**WHAT TO PRODUCE:** Select the lines below containing the word "VBAT".

**MATERIAL FOR THIS EXERCISE:**
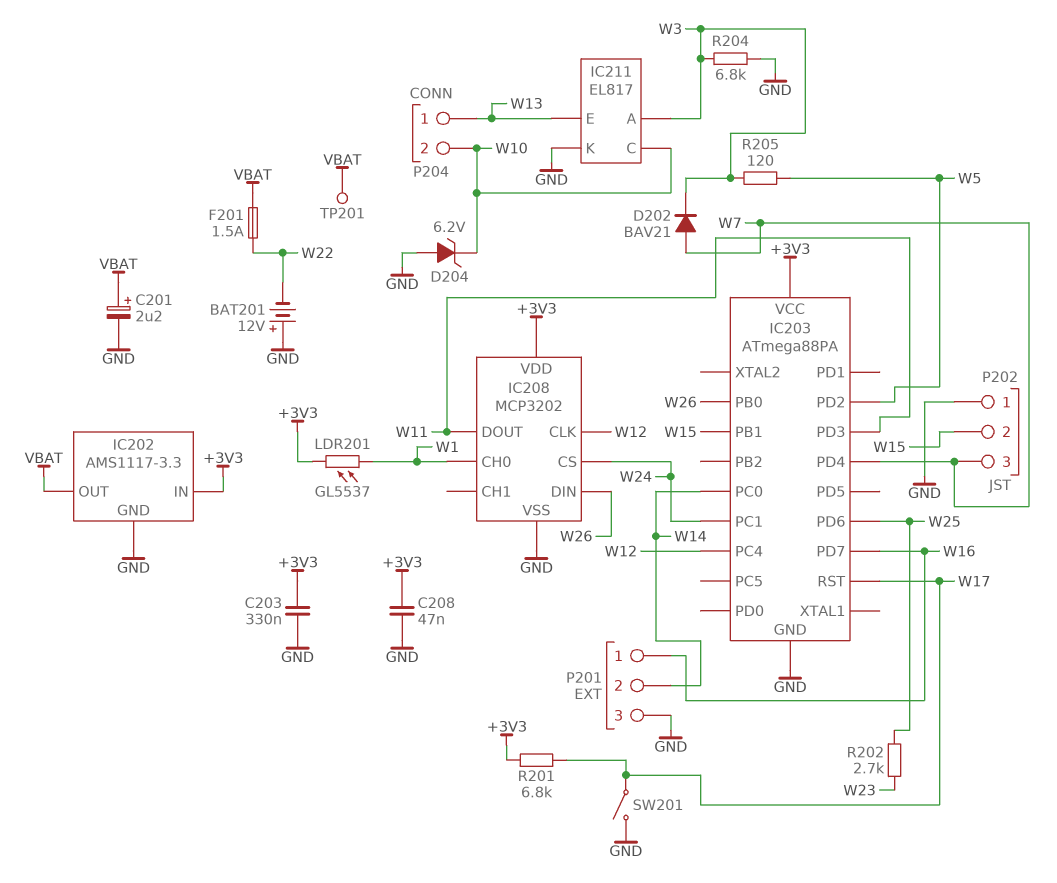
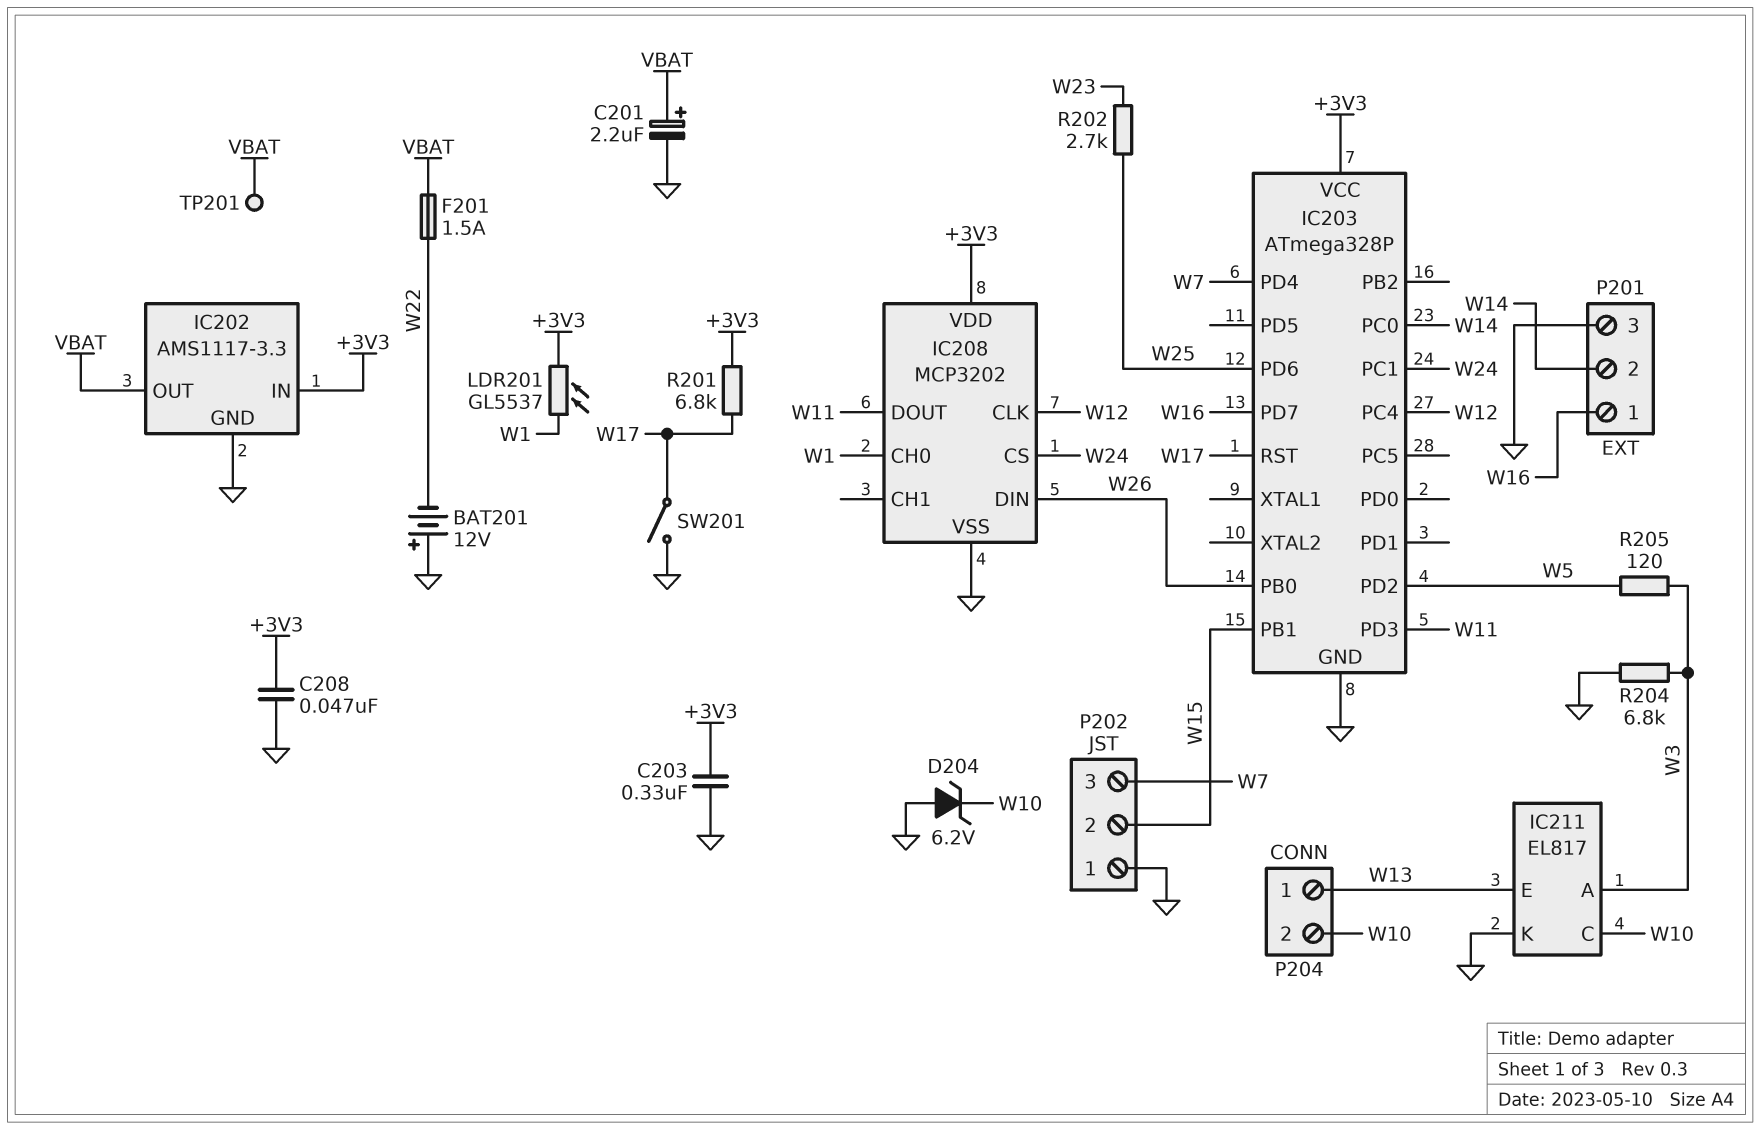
D202: diode BAV21 (A W7, K W3) -> none
IC203: ATmega88PA -> ATmega328P

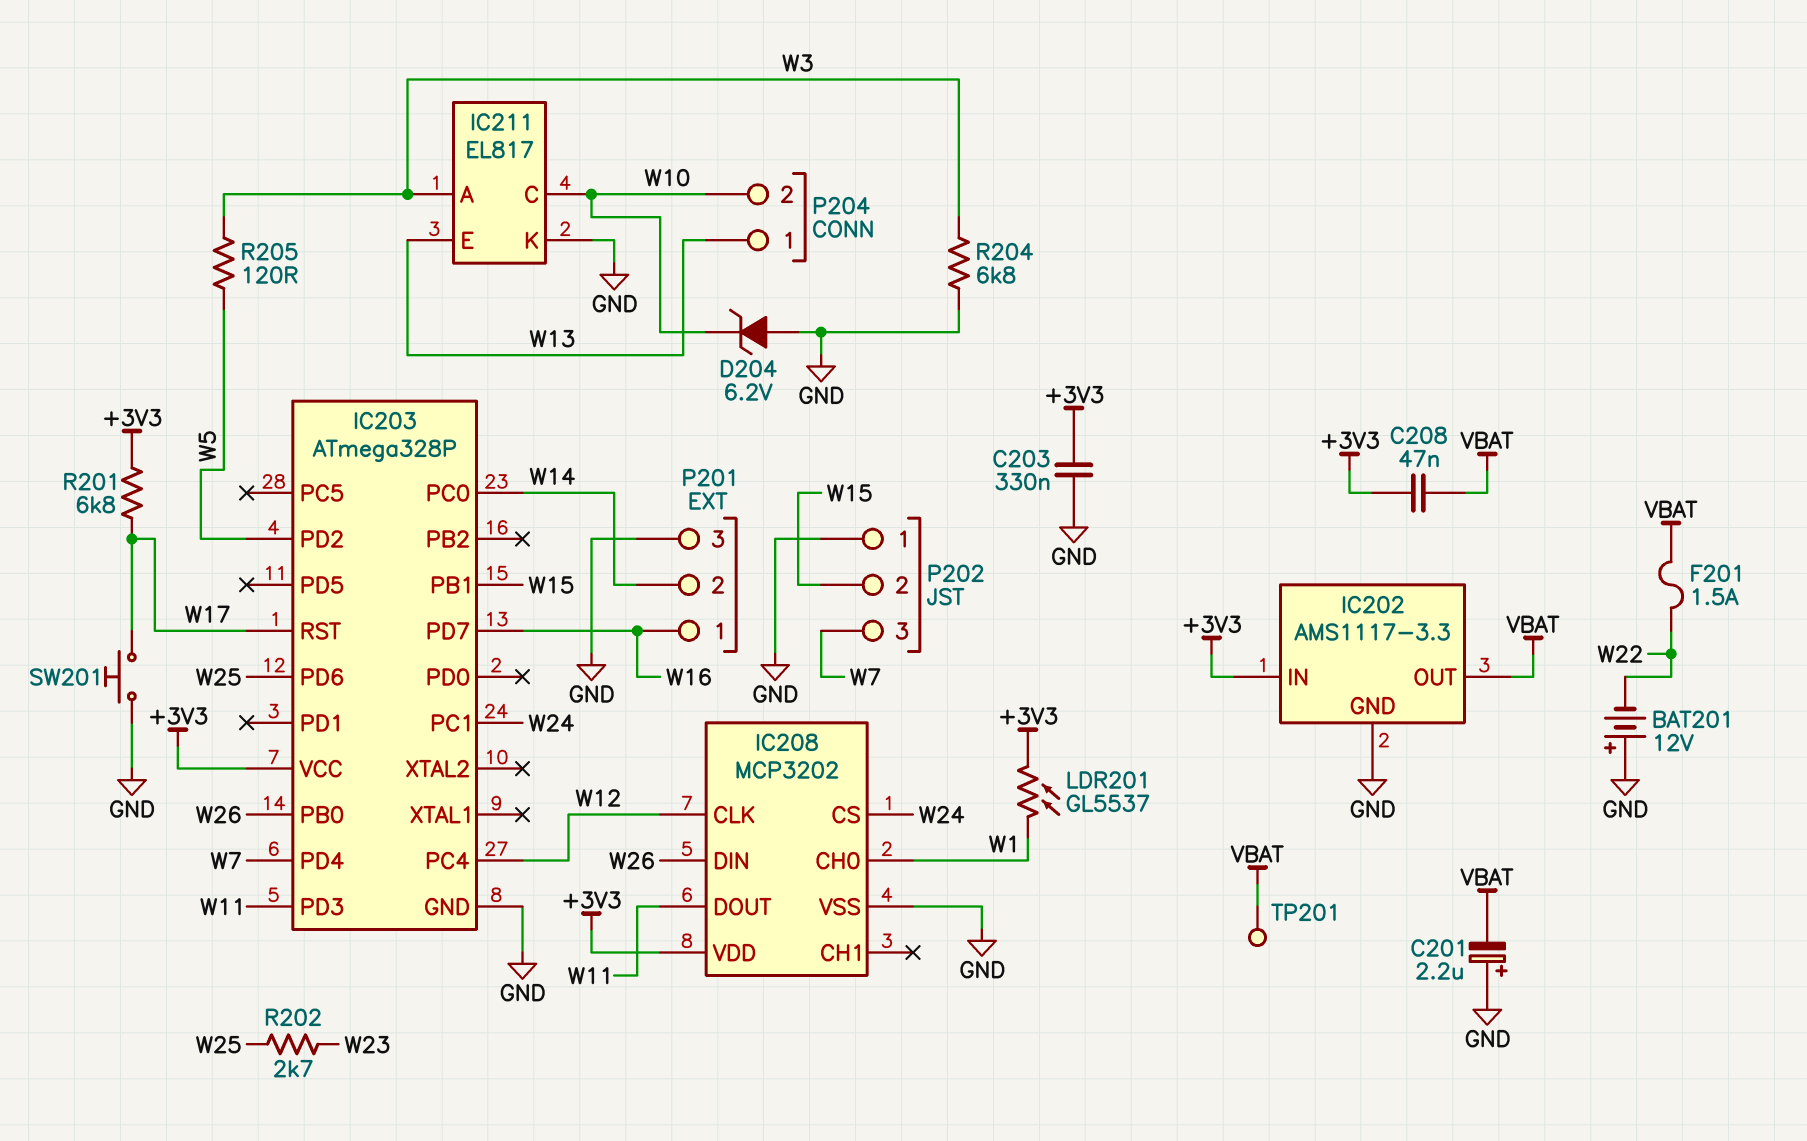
C201: 2.2uF (plus VBAT, minus GND) -> 2.2uF (plus GND, minus VBAT)
C208: 47nF (+3V3, GND) -> 47nF (+3V3, VBAT)
SW201: switch (GND, W17) -> button (GND, W17)

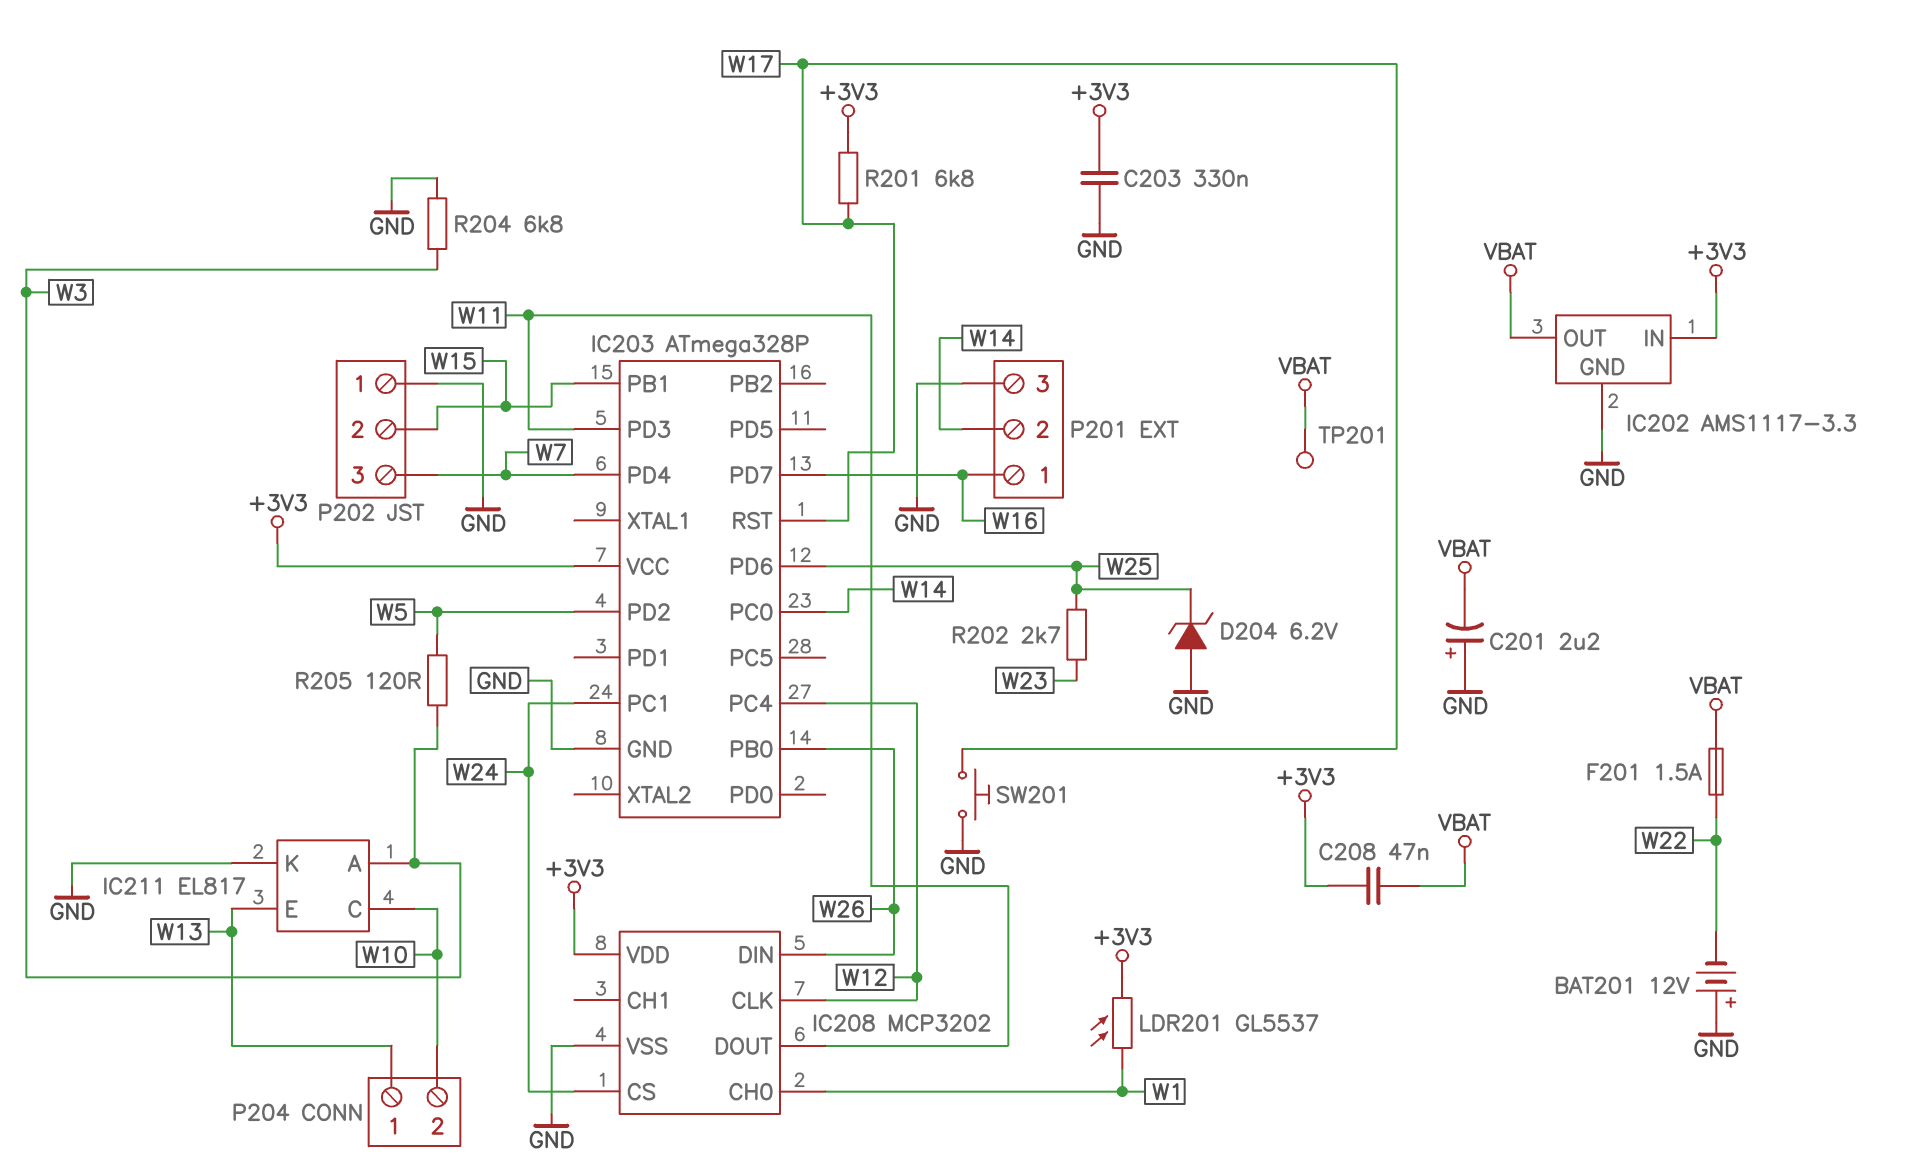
D204: zener 6.2V (A GND, K W10) -> zener 6.2V (A GND, K W25)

**WRITTEN SOLUTION:**
C201: 2.2uF (plus VBAT, minus GND) -> 2.2uF (plus GND, minus VBAT)
C208: 47nF (+3V3, GND) -> 47nF (+3V3, VBAT)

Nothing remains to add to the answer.